#### [EXERCISE GOAL]
Pick out each line of the records in which the word "VBAT" appears.

#### [EXTRACTED ENTRIES]
★ ★ ★ ★ ★

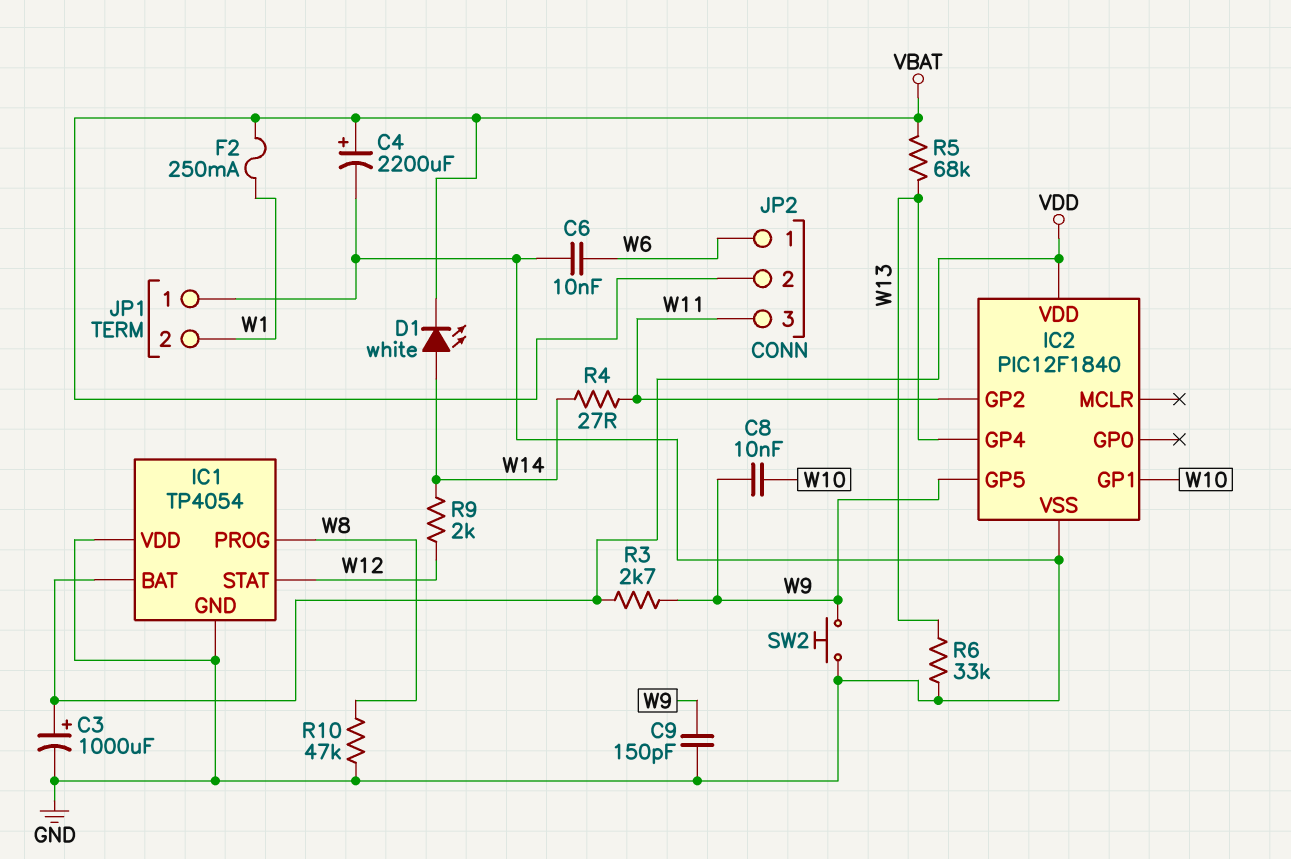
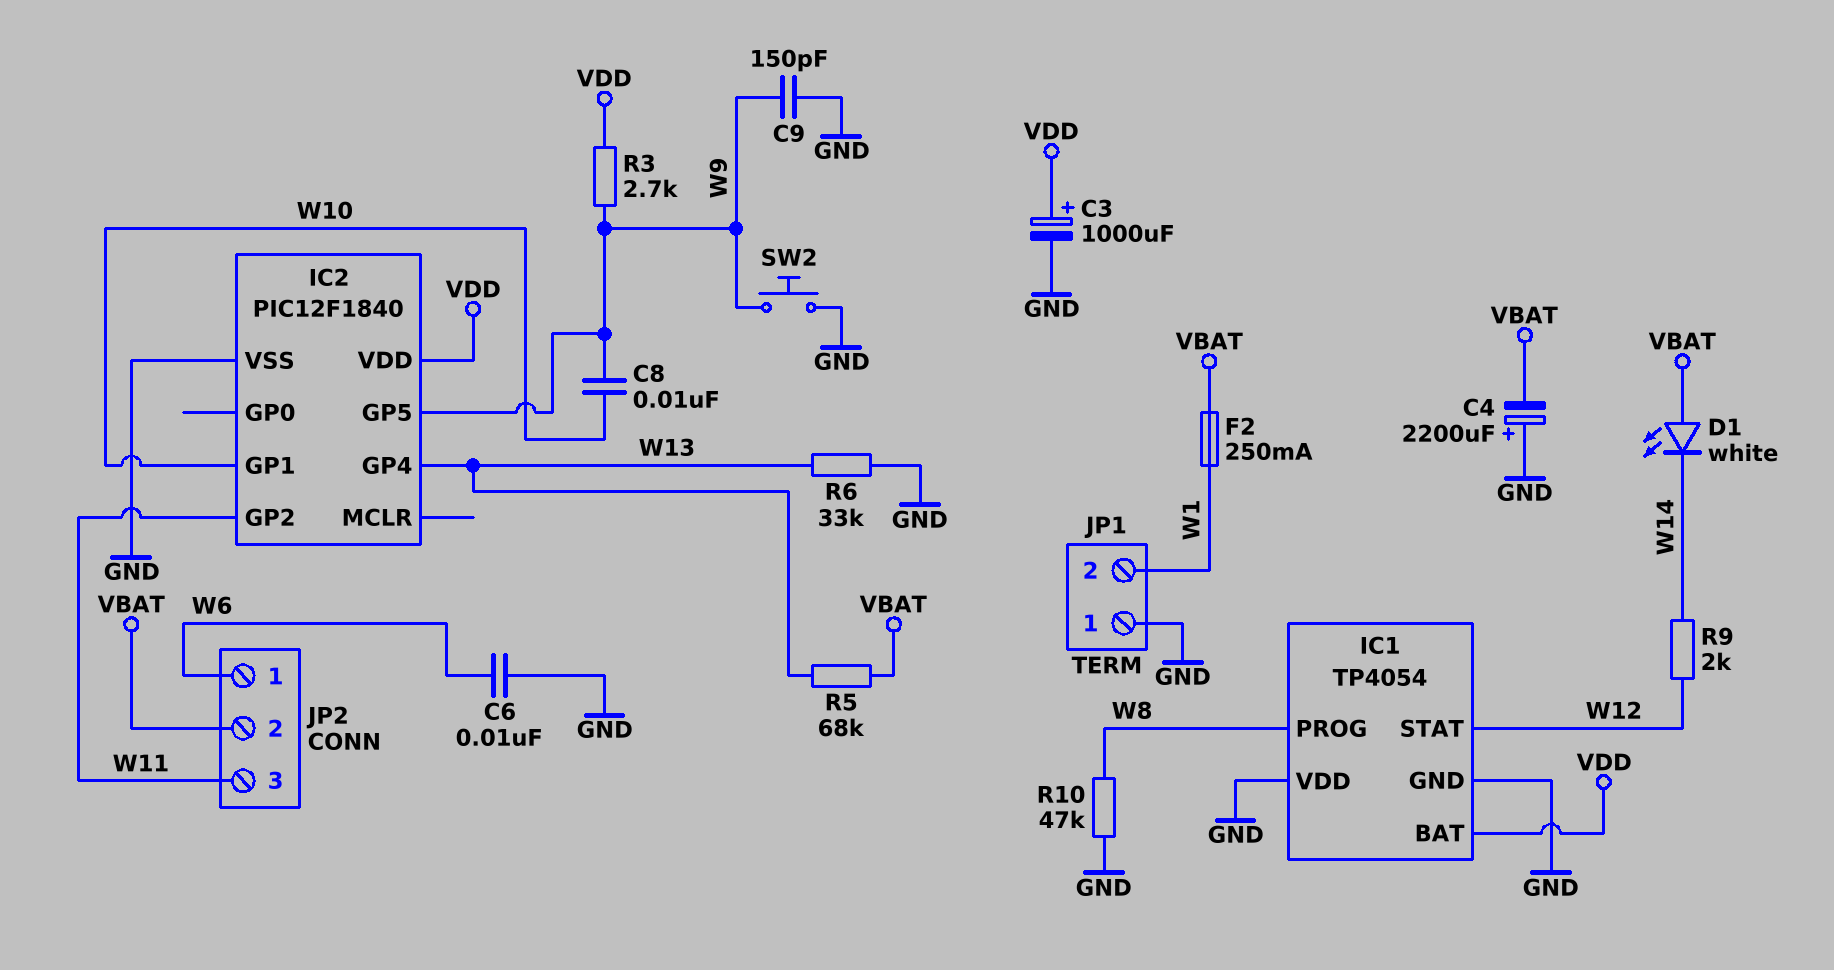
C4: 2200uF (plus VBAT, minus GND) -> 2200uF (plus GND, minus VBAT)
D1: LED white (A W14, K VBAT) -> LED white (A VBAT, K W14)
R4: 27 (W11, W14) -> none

★ ★ ★ ★ ★

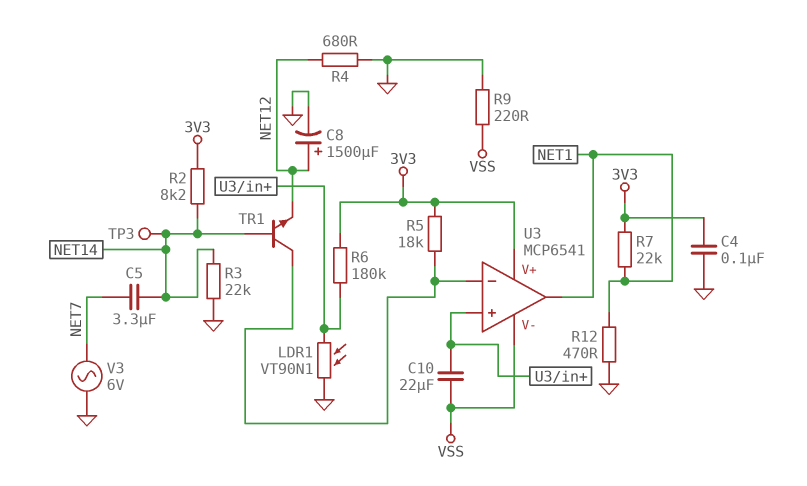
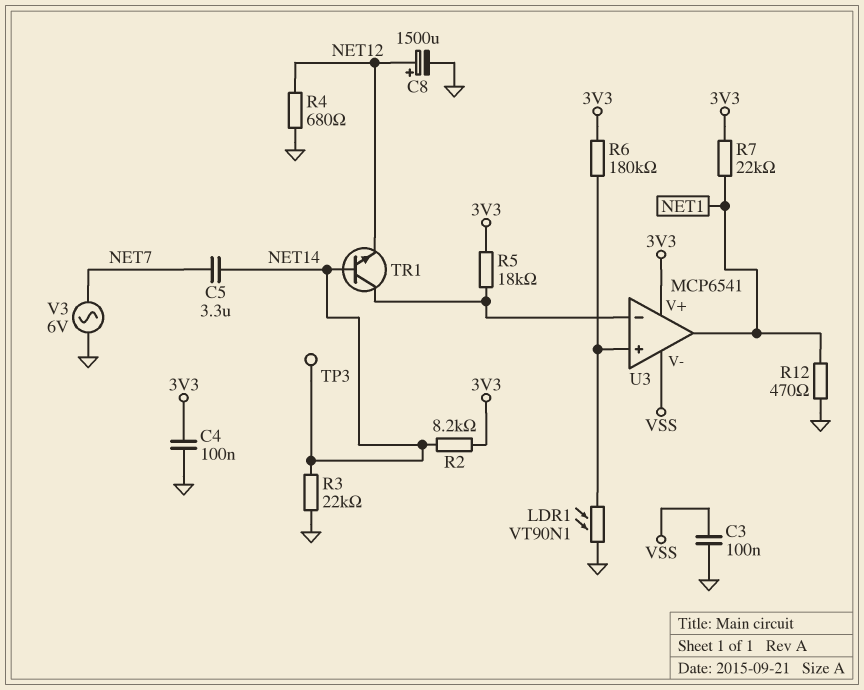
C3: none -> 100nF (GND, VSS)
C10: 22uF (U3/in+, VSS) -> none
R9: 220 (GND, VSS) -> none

★ ★ ★ ★ ★

#### [ANSWER SPACE]
C4: 2200uF (plus VBAT, minus GND) -> 2200uF (plus GND, minus VBAT)
D1: LED white (A W14, K VBAT) -> LED white (A VBAT, K W14)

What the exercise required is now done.